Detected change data
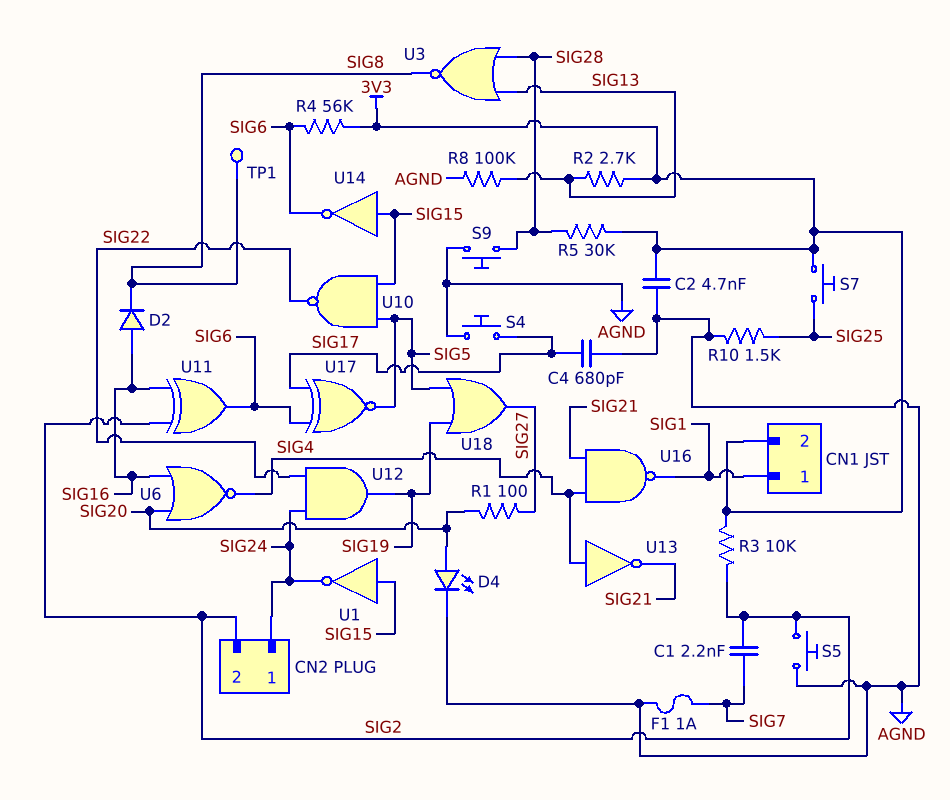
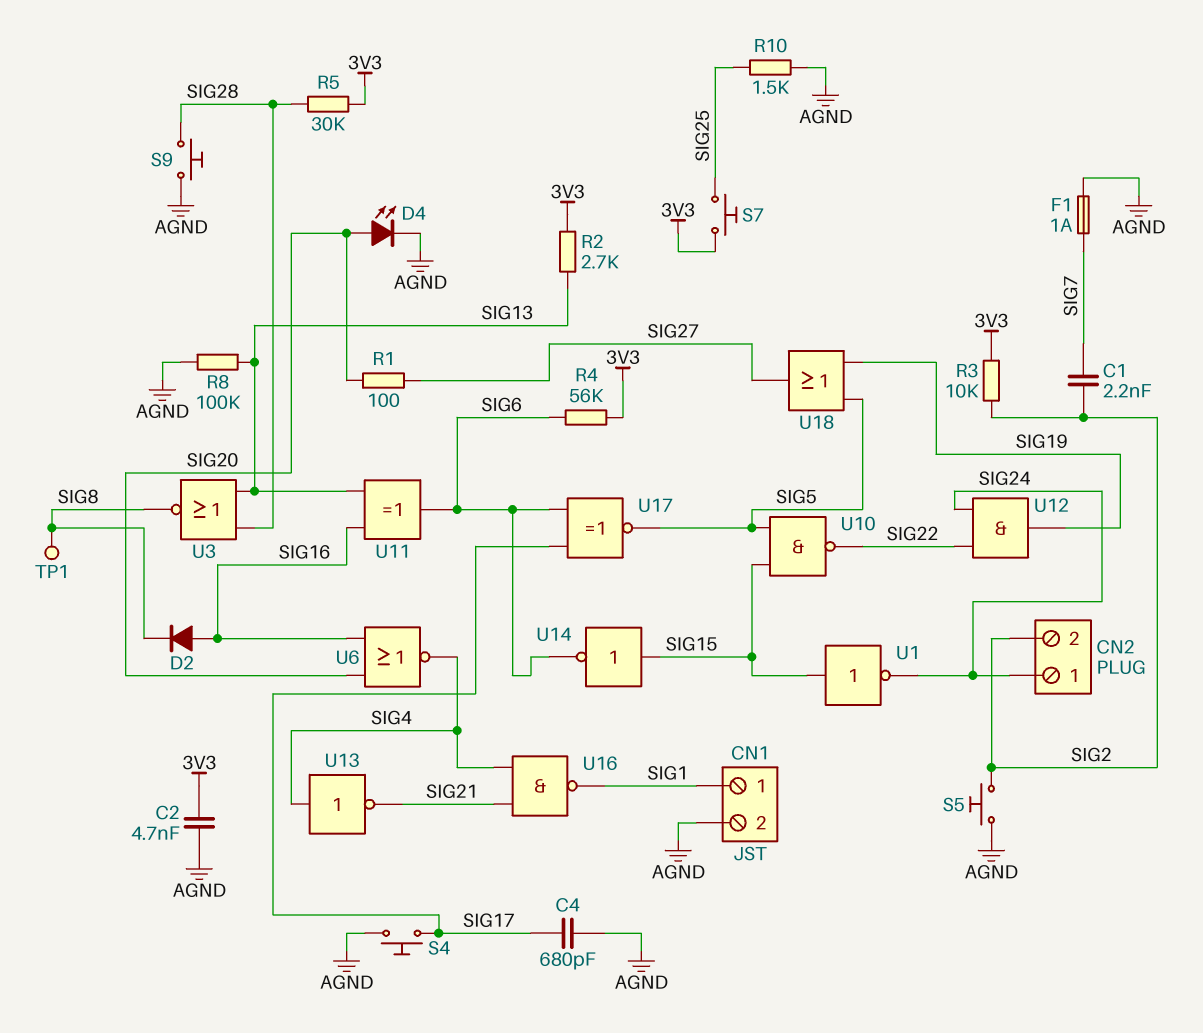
CN1 pin 2: 3V3 -> AGND
U11: XOR (in SIG2, in SIG16, out SIG6) -> XOR (in SIG13, in SIG16, out SIG6)

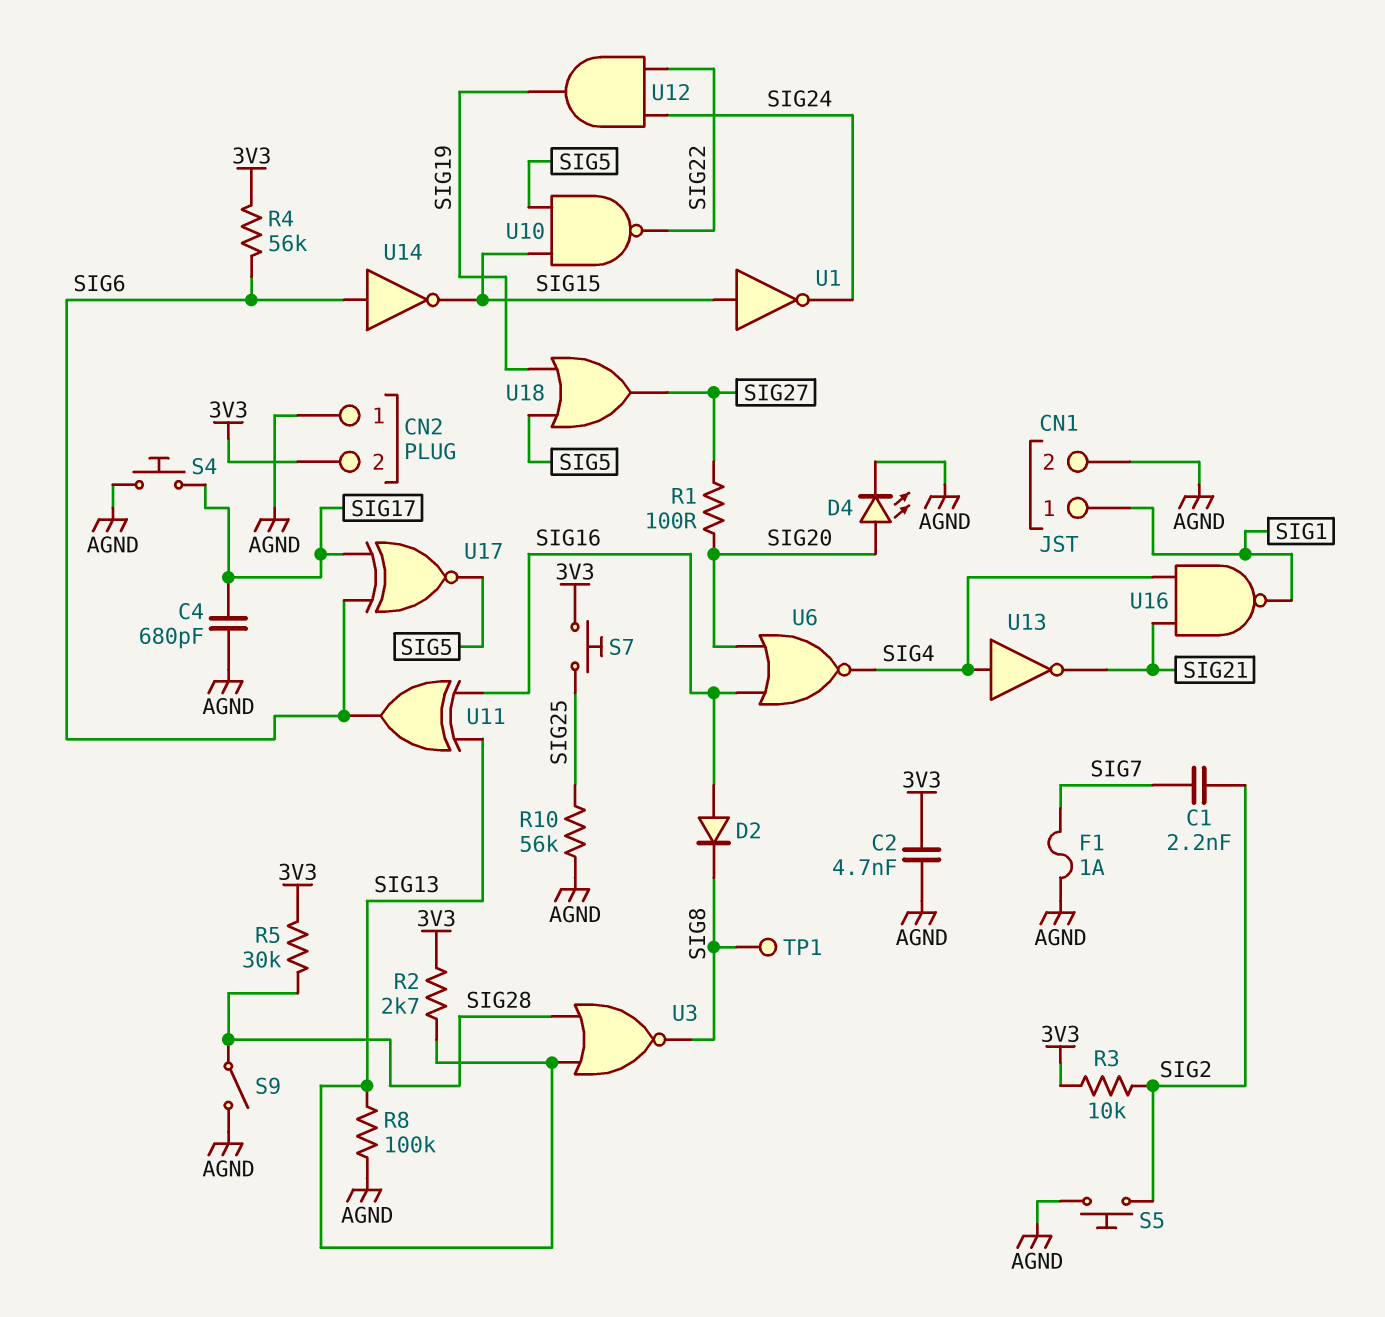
CN2 pin 1: SIG24 -> AGND
CN2 pin 2: SIG2 -> 3V3
R10: 1.5k (AGND, SIG25) -> 56k (AGND, SIG25)
S9: button (AGND, SIG28) -> switch (AGND, SIG28)
U14: NOT (in SIG15, out SIG6) -> NOT (in SIG6, out SIG15)

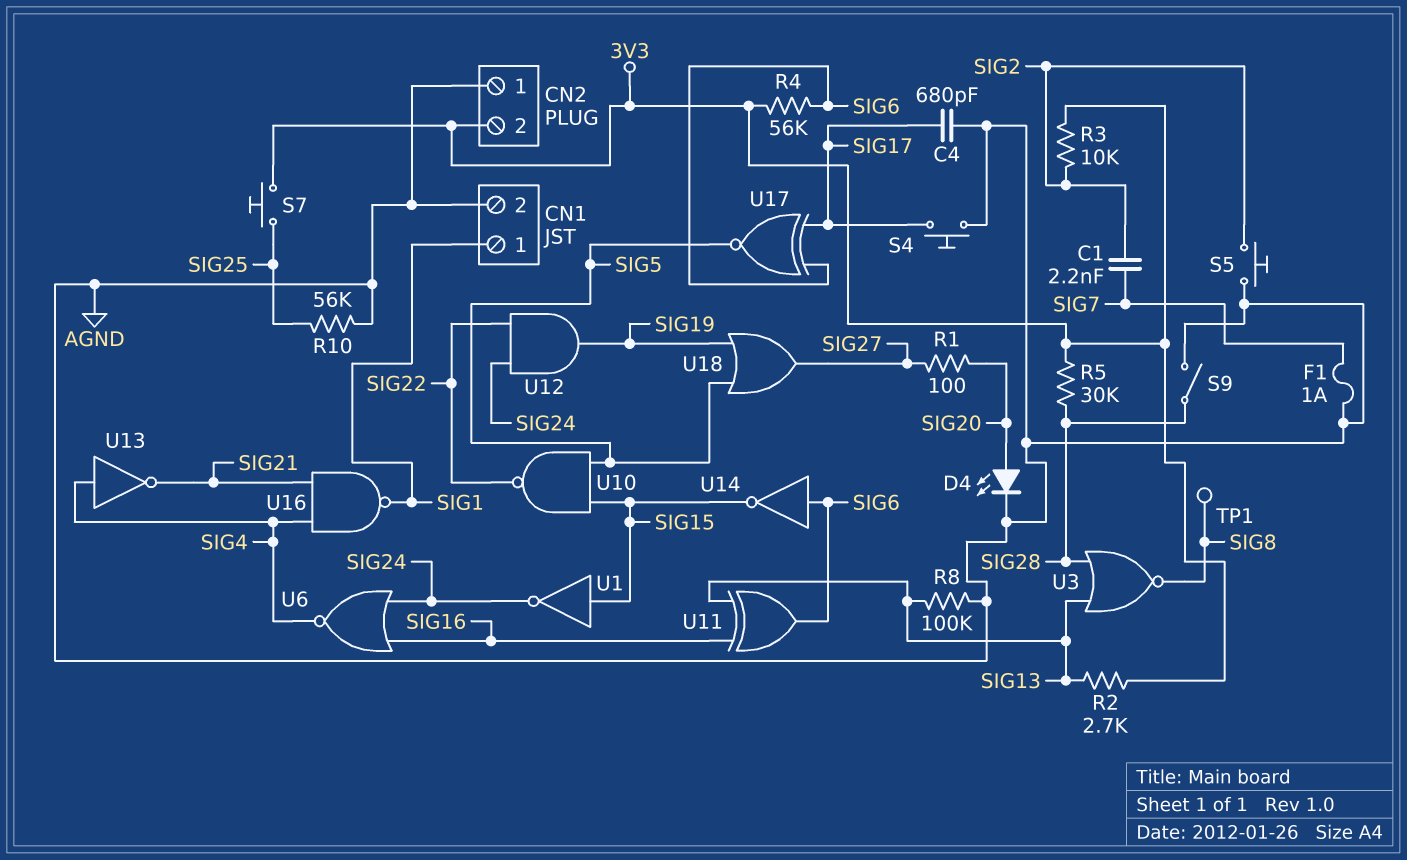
C2: 4.7nF (3V3, AGND) -> none
D2: diode (A SIG16, K SIG8) -> none
U6: NOR (in SIG16, in SIG20, out SIG4) -> NOR (in SIG16, in SIG24, out SIG4)

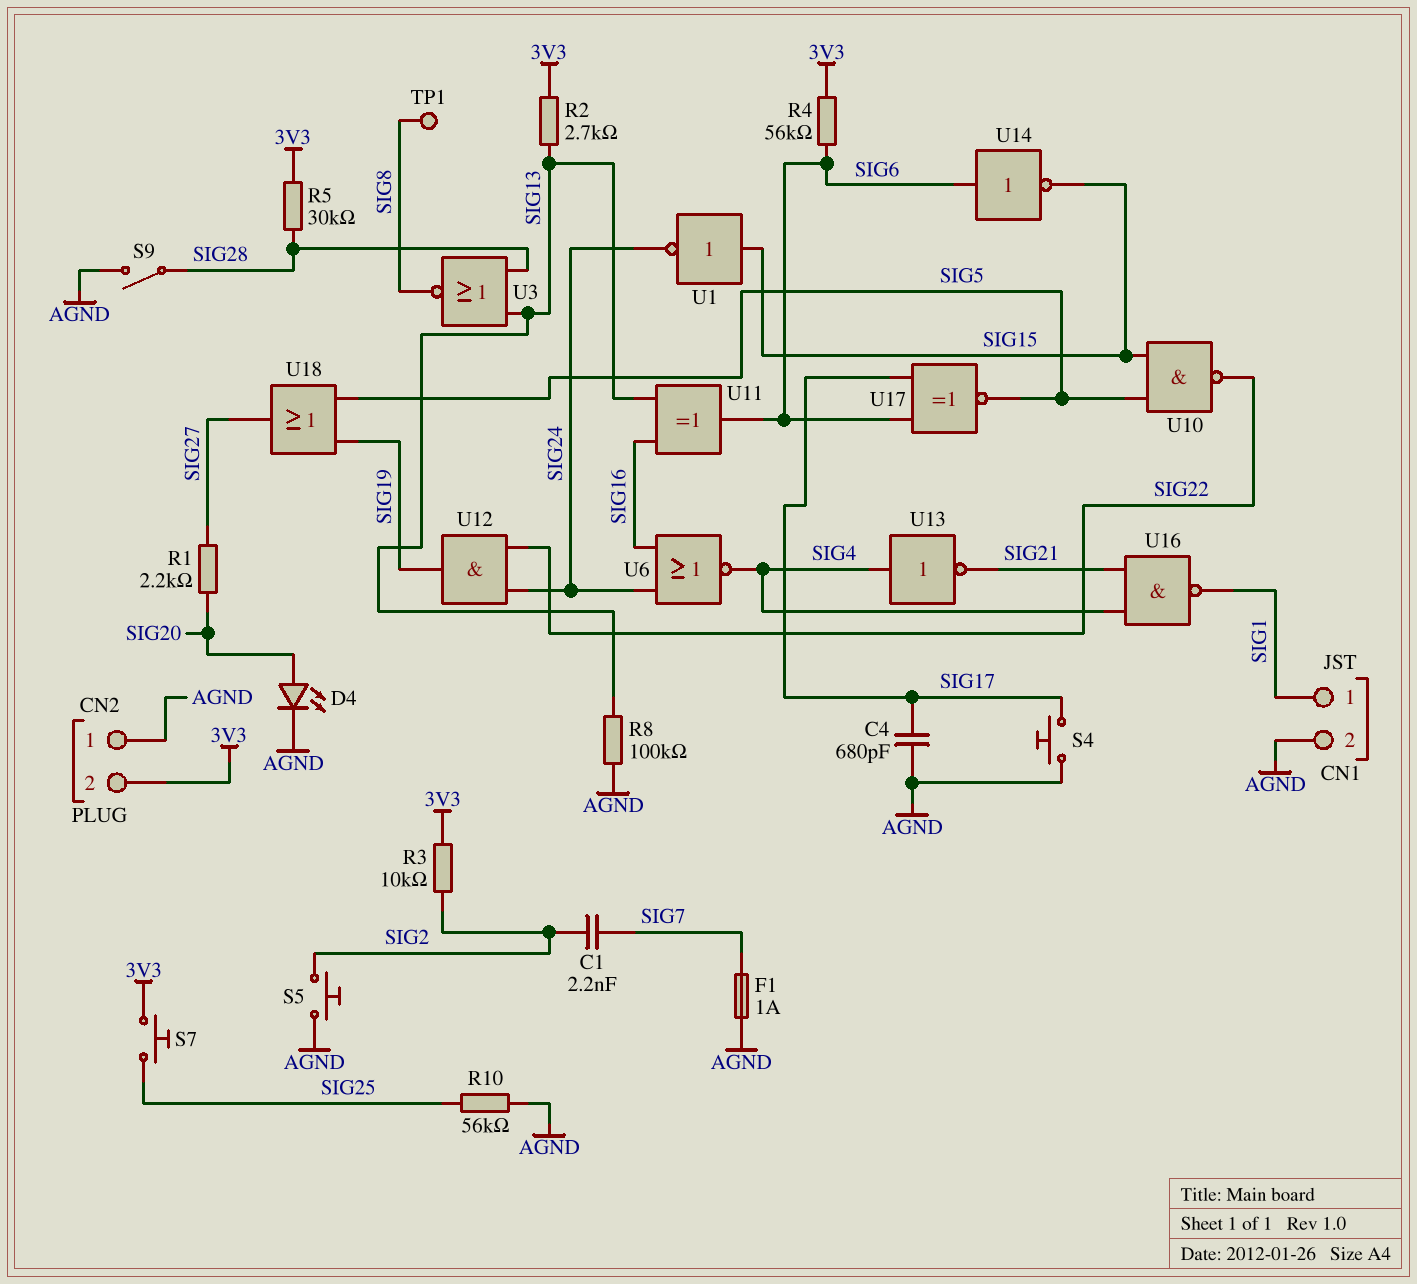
R1: 100 (SIG20, SIG27) -> 2.2k (SIG20, SIG27)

▶ _Work to be completed_
Looking at the records, report the number of lines that hold the string "AGND", with no other text.

▶ _Solution to the problem_
5